Verbatim copy without images: repeat the records in full.

________

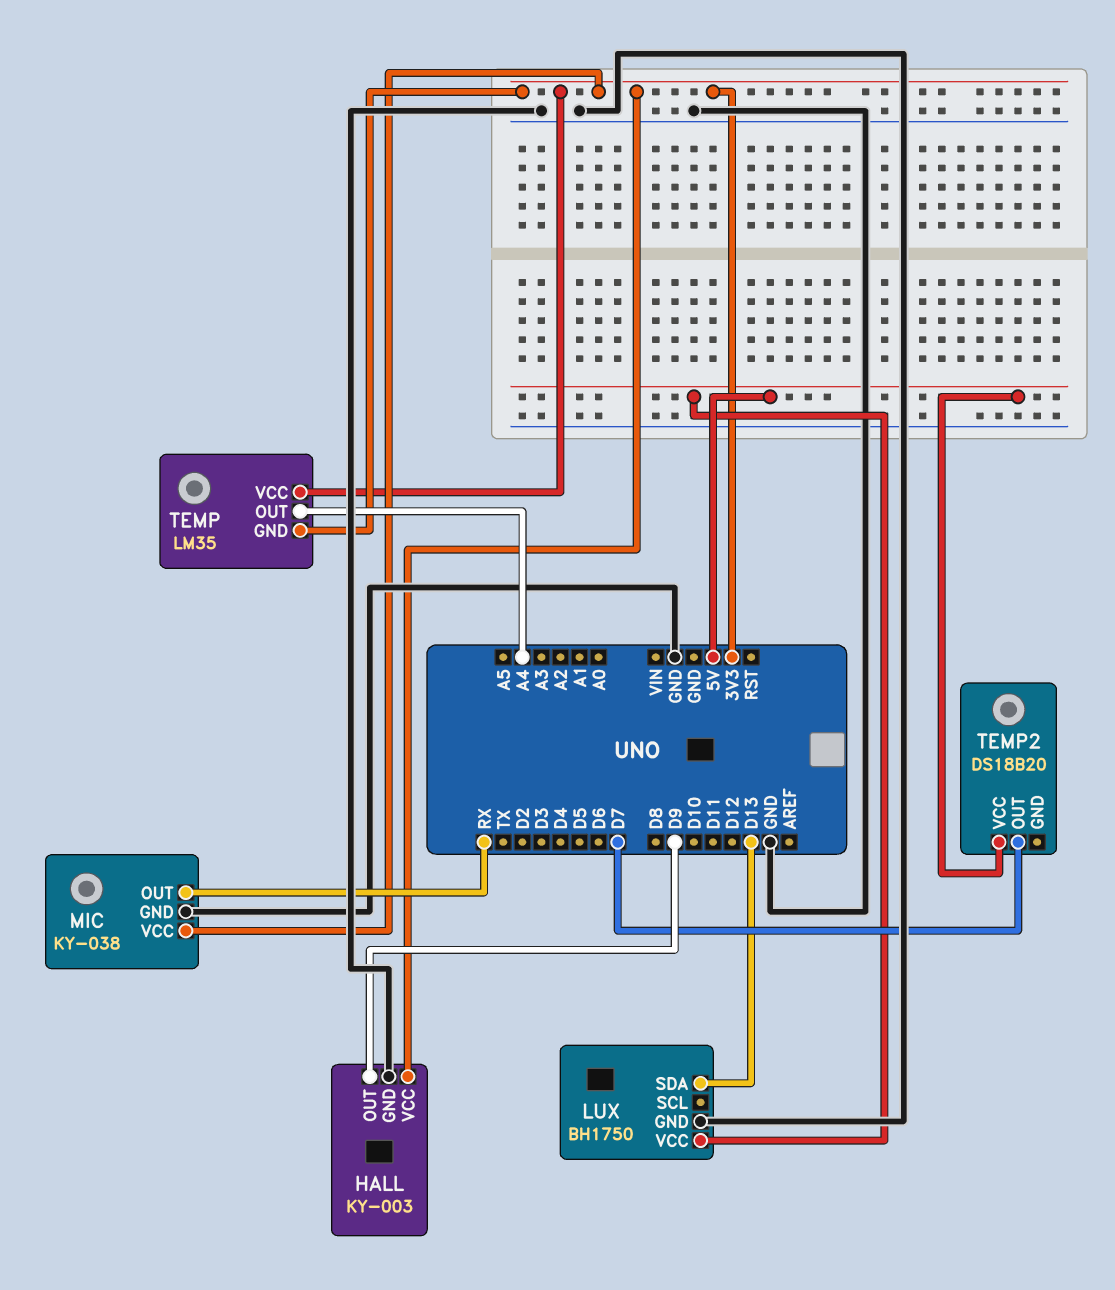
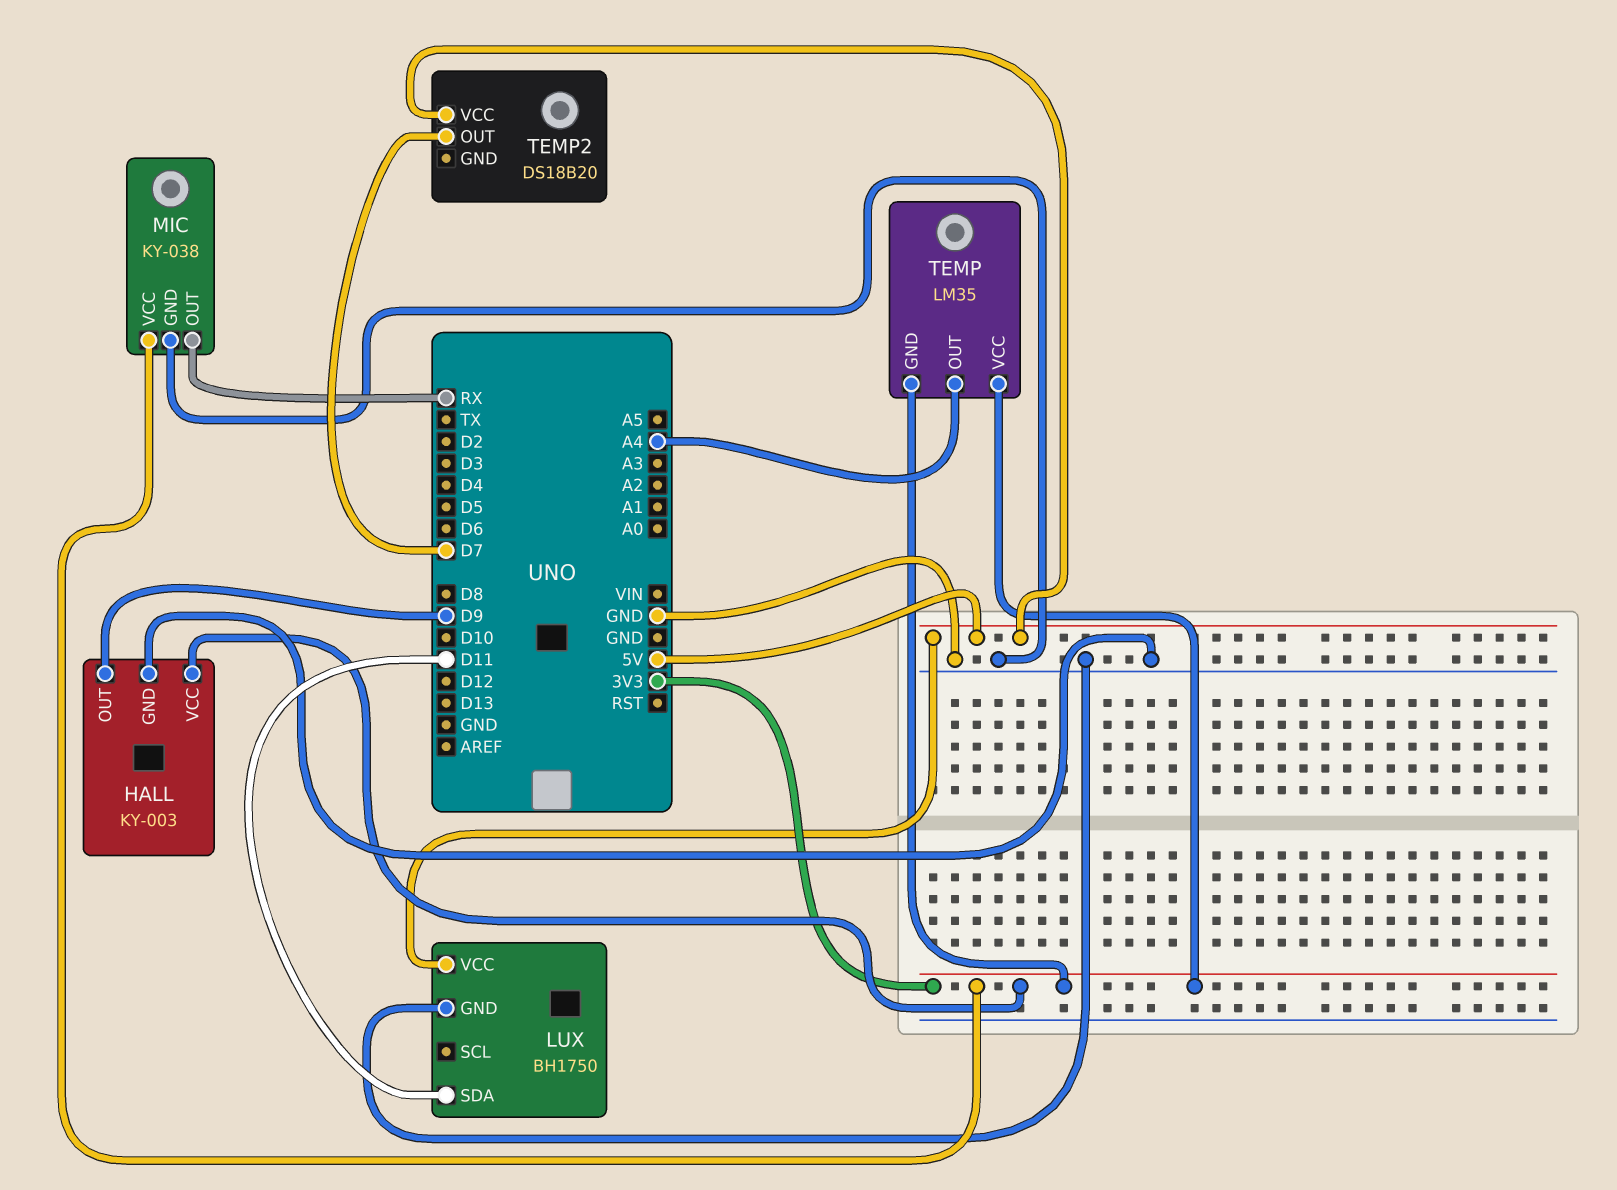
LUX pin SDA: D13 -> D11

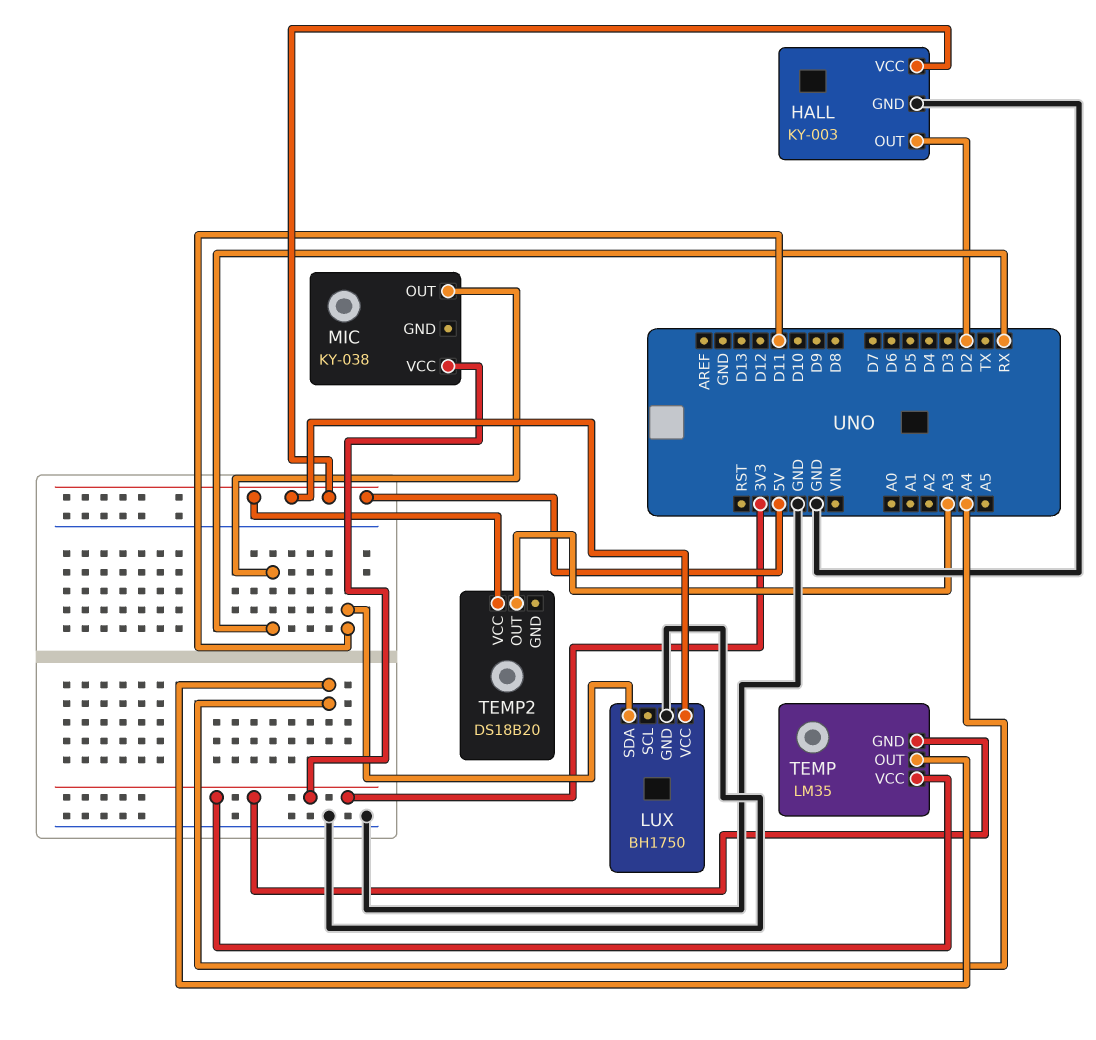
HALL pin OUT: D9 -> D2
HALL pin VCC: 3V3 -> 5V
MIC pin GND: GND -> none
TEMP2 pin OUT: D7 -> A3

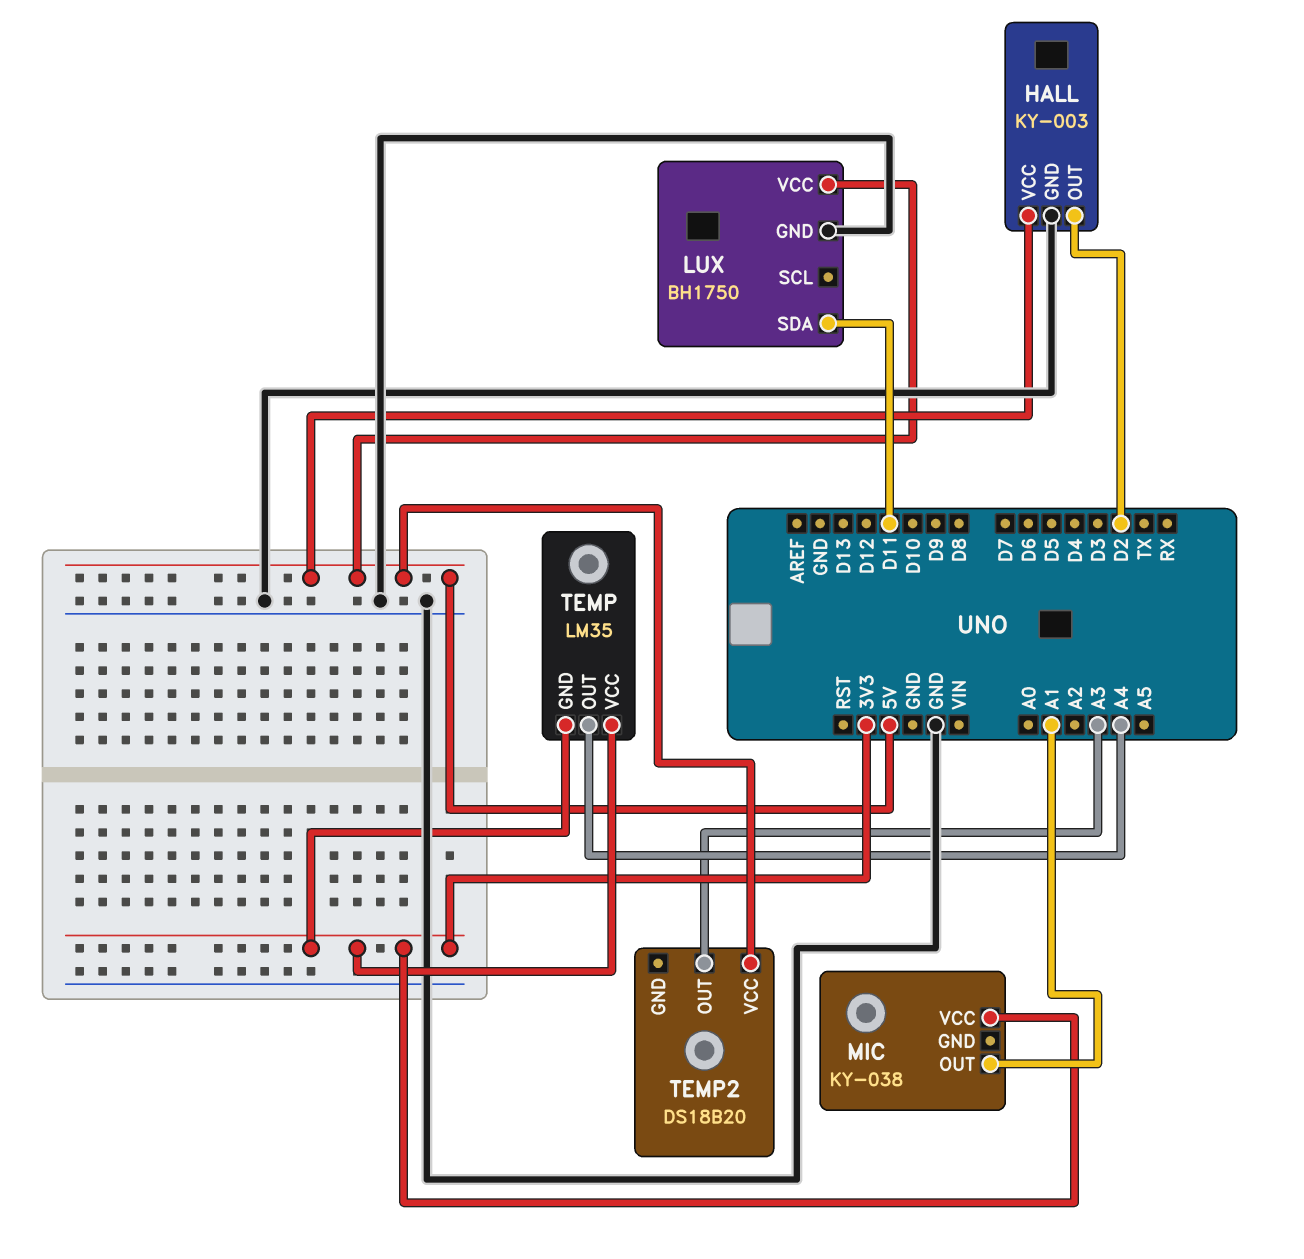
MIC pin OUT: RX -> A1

________

• [SOLUTION]:
LUX pin SDA: D13 -> D11

HALL pin OUT: D9 -> D2
HALL pin VCC: 3V3 -> 5V
MIC pin GND: GND -> none
TEMP2 pin OUT: D7 -> A3

MIC pin OUT: RX -> A1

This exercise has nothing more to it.